[Opening Study material section]

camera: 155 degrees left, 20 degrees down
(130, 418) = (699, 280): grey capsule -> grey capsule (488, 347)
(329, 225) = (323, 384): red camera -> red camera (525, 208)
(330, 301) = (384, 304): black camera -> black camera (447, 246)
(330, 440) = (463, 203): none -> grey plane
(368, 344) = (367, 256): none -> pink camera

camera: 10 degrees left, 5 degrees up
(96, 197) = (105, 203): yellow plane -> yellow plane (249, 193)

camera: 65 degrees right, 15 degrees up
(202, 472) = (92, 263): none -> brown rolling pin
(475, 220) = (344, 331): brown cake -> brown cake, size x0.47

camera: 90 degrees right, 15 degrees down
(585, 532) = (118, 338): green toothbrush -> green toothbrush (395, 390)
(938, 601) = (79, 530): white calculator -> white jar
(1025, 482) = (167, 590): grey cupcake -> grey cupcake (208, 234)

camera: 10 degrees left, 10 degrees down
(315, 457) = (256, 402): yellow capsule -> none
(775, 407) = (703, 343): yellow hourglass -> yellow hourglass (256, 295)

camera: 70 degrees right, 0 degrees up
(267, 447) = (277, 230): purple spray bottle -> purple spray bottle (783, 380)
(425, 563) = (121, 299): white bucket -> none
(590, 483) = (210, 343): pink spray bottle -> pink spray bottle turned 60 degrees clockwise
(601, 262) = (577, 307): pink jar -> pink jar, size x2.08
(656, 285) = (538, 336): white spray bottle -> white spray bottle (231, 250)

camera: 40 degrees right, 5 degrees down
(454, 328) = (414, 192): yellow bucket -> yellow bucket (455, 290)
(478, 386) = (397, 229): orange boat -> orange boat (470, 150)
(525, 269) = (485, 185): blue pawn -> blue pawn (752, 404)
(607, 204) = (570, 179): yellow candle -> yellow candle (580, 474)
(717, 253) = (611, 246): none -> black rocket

[Closing Study material section]

## What needs to be done
Search the data for the string "bucket". List each line that has it.

## Response to the task
(425, 563) = (121, 299): white bucket -> none
(454, 328) = (414, 192): yellow bucket -> yellow bucket (455, 290)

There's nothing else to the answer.